* **WORK ORDER**:
All that is wanted is the line with "blue cross: (864, 338)" and each line after it to the end of the data below, set down exactly and without pictures.

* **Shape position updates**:
----

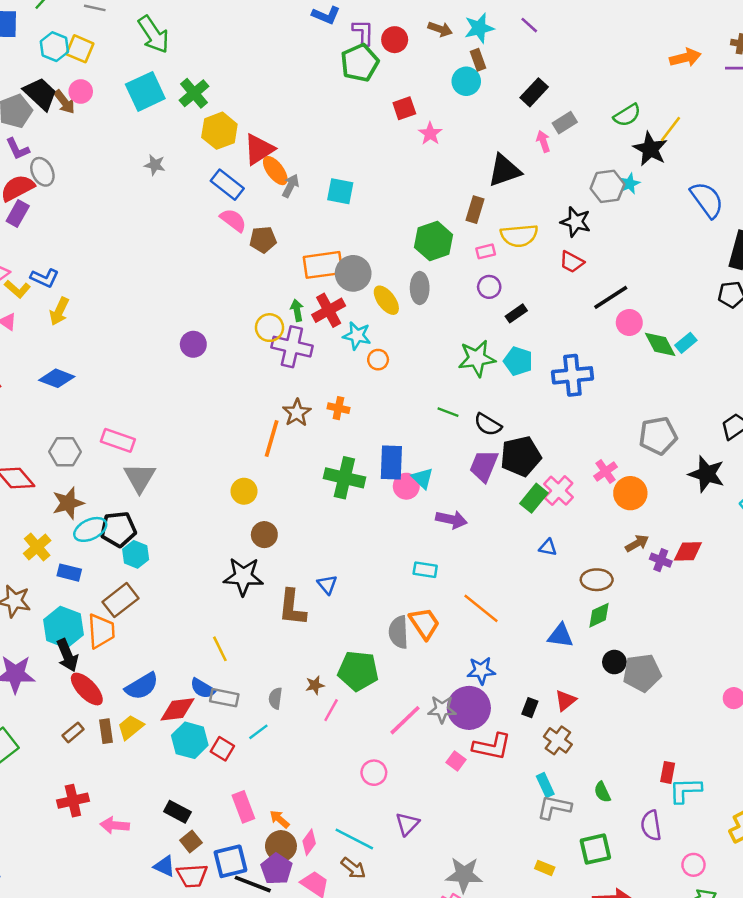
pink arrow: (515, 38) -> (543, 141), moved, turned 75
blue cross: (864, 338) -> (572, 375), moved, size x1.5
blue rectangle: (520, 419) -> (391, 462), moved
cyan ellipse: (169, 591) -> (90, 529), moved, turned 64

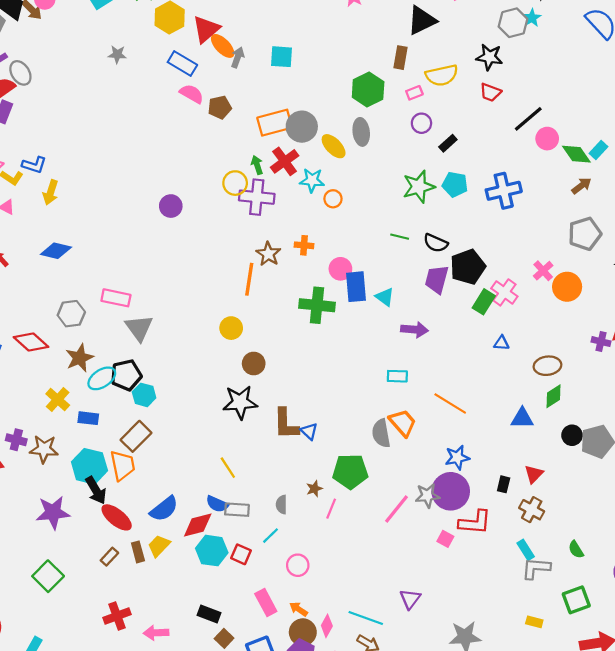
pink circle: (406, 486) -> (340, 269), moved
brown arrow: (637, 543) -> (581, 186), moved
blue triangle: (327, 584) -> (309, 431), moved
pink circle: (374, 773) -> (298, 565), moved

----

* **RESPONSE AREA**:
blue cross: (864, 338) -> (572, 375), moved, size x1.5
blue rectangle: (520, 419) -> (391, 462), moved
cyan ellipse: (169, 591) -> (90, 529), moved, turned 64

pink circle: (406, 486) -> (340, 269), moved
brown arrow: (637, 543) -> (581, 186), moved
blue triangle: (327, 584) -> (309, 431), moved
pink circle: (374, 773) -> (298, 565), moved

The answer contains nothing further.